Task details> Return the data below exactly, stopping after the line with "The Kubus (türkis)".
◆ ◆ ◆
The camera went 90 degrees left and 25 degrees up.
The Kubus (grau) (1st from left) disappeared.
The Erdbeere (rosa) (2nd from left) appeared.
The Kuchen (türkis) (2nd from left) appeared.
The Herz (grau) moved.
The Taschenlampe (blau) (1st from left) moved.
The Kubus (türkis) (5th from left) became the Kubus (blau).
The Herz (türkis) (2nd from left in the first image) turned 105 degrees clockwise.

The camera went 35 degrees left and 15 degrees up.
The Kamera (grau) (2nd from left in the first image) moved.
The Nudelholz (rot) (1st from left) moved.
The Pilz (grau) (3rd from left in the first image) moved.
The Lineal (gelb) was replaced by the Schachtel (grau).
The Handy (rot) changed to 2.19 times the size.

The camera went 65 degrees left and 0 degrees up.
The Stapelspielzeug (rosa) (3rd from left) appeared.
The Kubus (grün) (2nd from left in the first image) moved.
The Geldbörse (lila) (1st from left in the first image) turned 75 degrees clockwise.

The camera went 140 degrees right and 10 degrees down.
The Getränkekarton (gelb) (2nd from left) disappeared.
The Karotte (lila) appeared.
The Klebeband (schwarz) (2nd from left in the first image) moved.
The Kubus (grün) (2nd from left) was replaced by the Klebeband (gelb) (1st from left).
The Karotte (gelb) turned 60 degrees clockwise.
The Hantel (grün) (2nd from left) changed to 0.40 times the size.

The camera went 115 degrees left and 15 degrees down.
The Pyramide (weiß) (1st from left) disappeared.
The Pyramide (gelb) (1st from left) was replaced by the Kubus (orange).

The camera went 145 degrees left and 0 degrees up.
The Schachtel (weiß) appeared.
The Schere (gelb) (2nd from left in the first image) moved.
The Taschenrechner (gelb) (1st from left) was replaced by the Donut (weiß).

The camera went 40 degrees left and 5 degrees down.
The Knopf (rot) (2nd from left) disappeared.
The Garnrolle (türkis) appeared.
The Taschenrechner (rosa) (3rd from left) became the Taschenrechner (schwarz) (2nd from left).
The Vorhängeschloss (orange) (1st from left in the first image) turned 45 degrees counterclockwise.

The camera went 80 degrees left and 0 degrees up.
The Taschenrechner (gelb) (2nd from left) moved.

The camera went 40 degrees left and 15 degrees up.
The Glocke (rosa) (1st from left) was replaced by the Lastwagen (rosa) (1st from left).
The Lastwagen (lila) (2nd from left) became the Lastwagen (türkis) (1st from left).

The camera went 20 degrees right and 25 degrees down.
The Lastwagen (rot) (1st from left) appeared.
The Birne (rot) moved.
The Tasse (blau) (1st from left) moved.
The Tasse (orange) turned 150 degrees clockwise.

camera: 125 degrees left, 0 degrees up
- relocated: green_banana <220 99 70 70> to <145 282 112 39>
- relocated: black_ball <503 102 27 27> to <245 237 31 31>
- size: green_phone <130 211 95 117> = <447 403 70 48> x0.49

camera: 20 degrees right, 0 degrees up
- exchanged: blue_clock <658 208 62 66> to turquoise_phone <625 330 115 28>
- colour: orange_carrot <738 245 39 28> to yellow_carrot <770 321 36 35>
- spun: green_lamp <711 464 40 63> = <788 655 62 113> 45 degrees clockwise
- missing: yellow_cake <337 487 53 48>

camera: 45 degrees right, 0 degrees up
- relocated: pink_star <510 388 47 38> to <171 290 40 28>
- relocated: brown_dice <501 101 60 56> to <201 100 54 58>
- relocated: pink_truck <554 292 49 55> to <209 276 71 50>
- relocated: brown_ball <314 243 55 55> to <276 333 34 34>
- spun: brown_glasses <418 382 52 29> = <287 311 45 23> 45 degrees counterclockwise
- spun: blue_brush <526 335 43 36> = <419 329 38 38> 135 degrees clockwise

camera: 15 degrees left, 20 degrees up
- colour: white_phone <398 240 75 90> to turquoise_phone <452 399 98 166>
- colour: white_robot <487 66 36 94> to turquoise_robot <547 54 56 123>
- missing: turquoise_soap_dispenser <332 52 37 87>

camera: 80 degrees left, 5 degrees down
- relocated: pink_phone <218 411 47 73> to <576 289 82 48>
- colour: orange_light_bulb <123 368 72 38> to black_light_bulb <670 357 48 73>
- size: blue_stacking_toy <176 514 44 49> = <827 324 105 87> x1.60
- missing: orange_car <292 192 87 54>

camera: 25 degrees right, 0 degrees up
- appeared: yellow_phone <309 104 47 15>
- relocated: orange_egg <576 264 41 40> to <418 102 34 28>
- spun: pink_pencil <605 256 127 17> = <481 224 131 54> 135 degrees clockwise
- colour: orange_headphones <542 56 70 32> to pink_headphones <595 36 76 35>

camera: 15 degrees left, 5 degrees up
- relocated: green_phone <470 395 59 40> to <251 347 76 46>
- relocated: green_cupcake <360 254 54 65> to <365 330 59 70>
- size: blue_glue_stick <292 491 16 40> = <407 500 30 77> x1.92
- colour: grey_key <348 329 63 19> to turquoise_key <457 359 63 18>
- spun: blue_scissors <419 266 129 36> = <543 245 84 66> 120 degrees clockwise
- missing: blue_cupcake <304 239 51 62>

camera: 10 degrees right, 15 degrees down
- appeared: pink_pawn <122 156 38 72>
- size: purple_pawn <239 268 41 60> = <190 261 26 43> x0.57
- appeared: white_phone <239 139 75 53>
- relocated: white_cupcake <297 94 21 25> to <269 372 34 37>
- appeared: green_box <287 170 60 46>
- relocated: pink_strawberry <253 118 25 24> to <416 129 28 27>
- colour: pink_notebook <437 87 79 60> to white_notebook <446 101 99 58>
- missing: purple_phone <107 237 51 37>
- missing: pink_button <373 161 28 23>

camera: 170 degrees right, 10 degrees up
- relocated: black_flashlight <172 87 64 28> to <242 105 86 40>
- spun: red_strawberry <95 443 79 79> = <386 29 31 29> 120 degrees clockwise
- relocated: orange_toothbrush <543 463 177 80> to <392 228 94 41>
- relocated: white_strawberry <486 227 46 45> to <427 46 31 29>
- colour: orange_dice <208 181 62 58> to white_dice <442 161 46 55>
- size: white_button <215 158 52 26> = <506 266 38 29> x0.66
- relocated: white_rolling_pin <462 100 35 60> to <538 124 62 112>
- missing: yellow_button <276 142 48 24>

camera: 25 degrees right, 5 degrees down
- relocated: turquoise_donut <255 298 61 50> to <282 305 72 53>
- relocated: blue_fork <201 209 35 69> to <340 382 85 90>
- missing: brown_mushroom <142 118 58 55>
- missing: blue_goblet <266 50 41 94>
◆ ◆ ◆
Task answer>
The camera went 90 degrees left and 25 degrees up.
The Kubus (grau) (1st from left) disappeared.
The Erdbeere (rosa) (2nd from left) appeared.
The Kuchen (türkis) (2nd from left) appeared.
The Herz (grau) moved.
The Taschenlampe (blau) (1st from left) moved.
The Kubus (türkis) (5th from left) became the Kubus (blau).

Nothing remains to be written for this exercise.